[Supplied records]

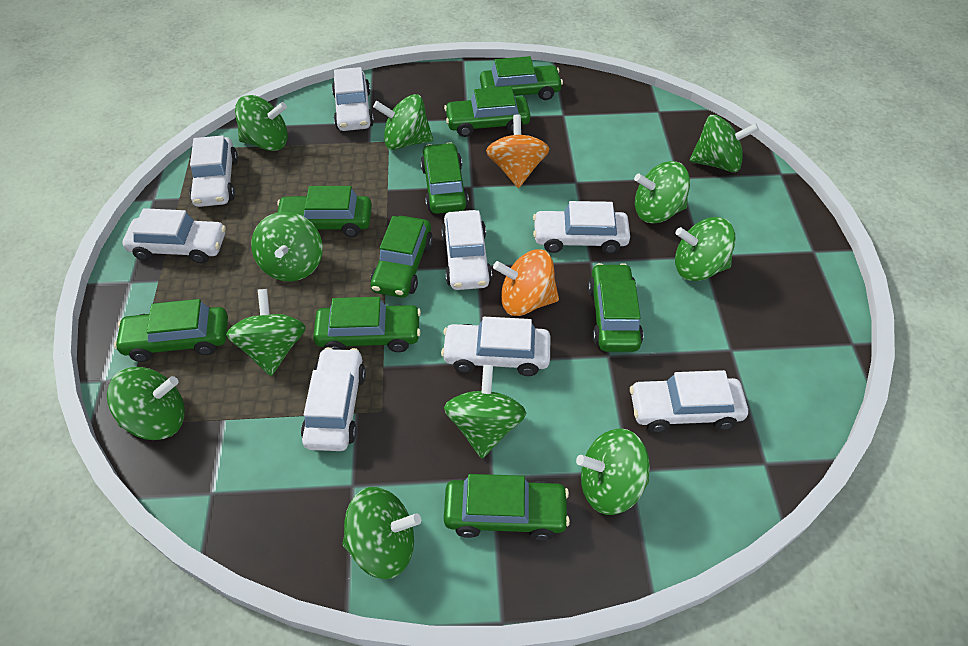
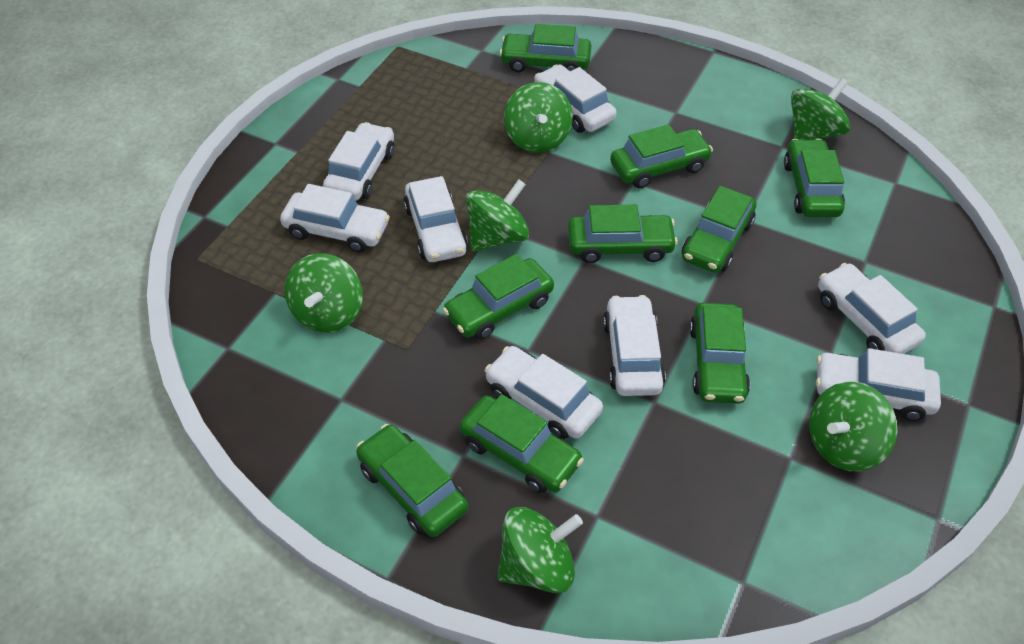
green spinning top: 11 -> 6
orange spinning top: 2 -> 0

[/Supplied records]
[Supplied records]

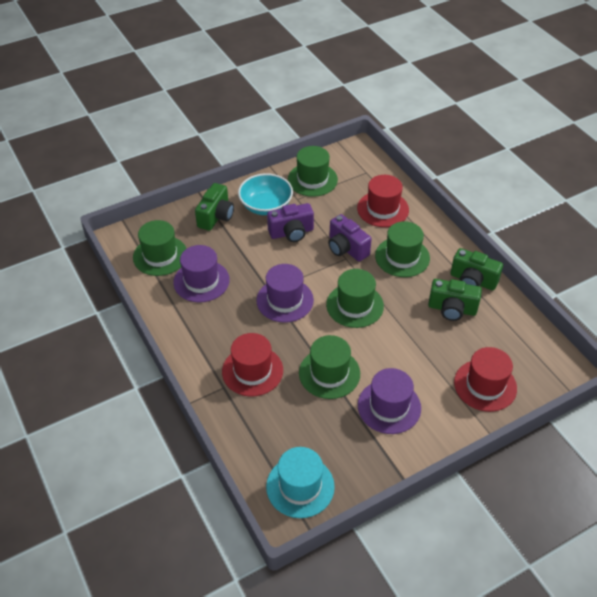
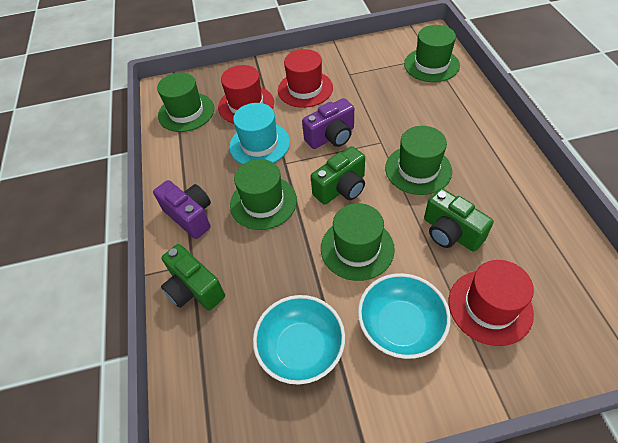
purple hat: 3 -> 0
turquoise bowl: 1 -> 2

[/Supplied records]
[Supplied records]

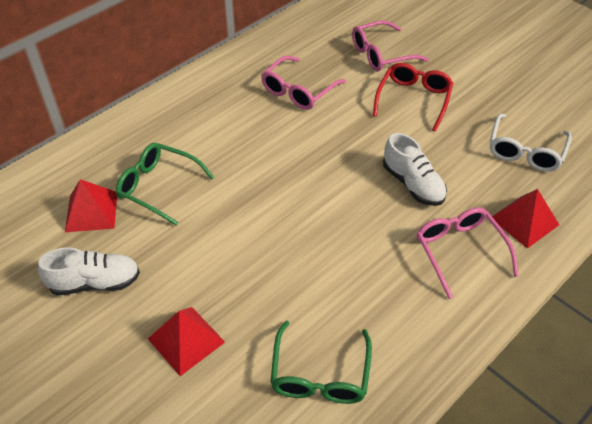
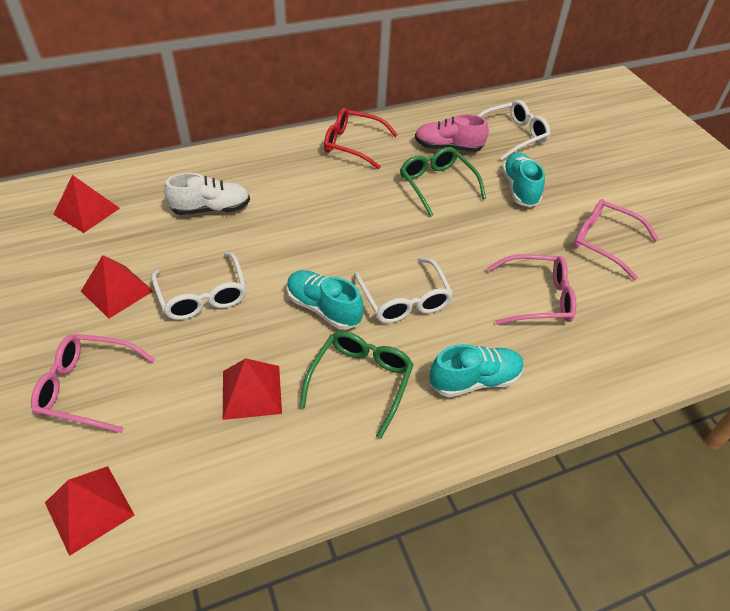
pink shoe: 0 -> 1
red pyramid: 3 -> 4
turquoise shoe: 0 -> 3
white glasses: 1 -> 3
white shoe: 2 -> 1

[/Supplied records]

What you have to do: In the entries above, find each line with "spinning" and copy it.

Problem solution:
green spinning top: 11 -> 6
orange spinning top: 2 -> 0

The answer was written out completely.